** TASK INSTRUCTIONS **
Below this line is the material. Write out only its lines from the one containing "yellow plate E1" through the one containing "tan brick I1:I2", both kept, exactly.

** EXERCISE INPUTS **
-- Opening Marker --

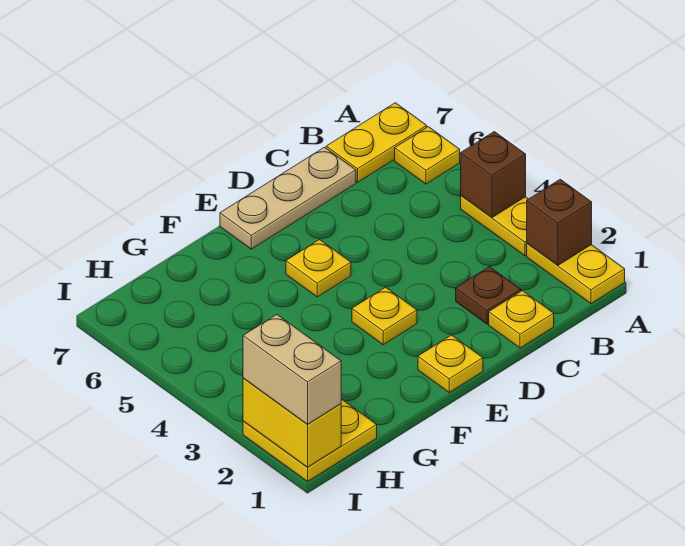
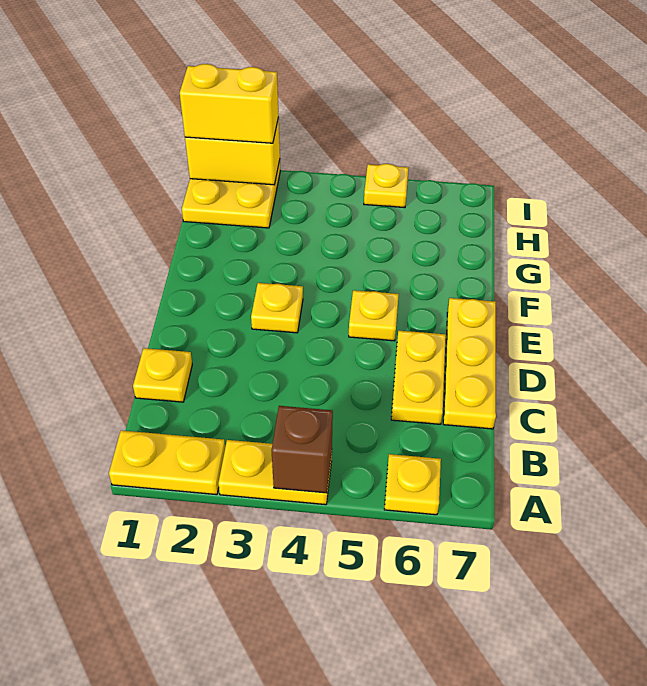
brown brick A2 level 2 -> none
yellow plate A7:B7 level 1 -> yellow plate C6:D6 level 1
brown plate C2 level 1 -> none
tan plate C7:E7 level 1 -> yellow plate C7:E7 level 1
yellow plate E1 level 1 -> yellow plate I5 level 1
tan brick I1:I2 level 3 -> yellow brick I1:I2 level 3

-- Closing Marker --
-- Opening Marker --

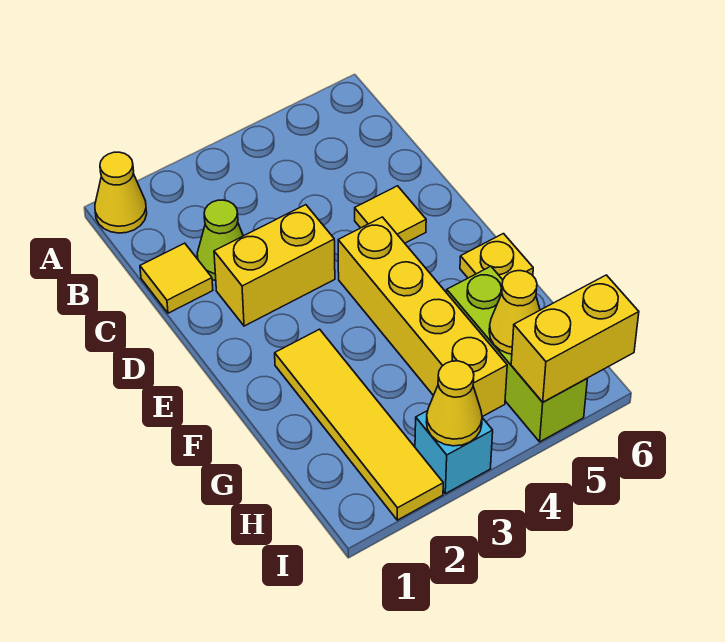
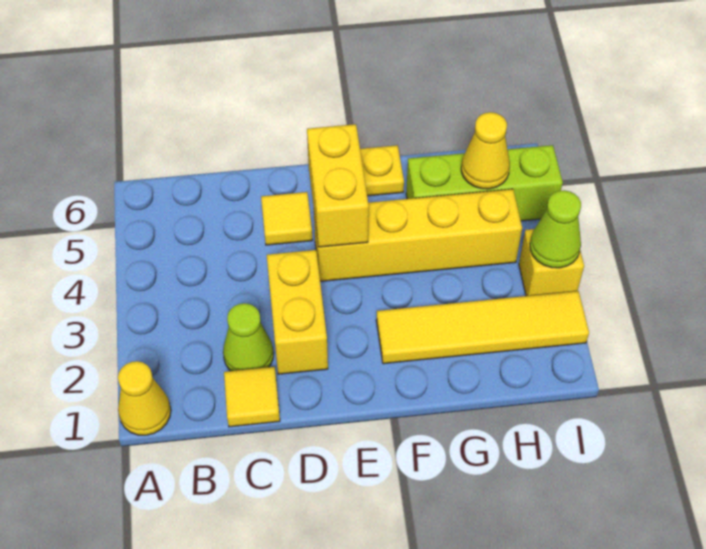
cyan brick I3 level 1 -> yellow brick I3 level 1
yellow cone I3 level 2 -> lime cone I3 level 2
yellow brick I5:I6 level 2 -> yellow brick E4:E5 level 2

-- Closing Marker --

** RESPONSE BOX **
yellow plate E1 level 1 -> yellow plate I5 level 1
tan brick I1:I2 level 3 -> yellow brick I1:I2 level 3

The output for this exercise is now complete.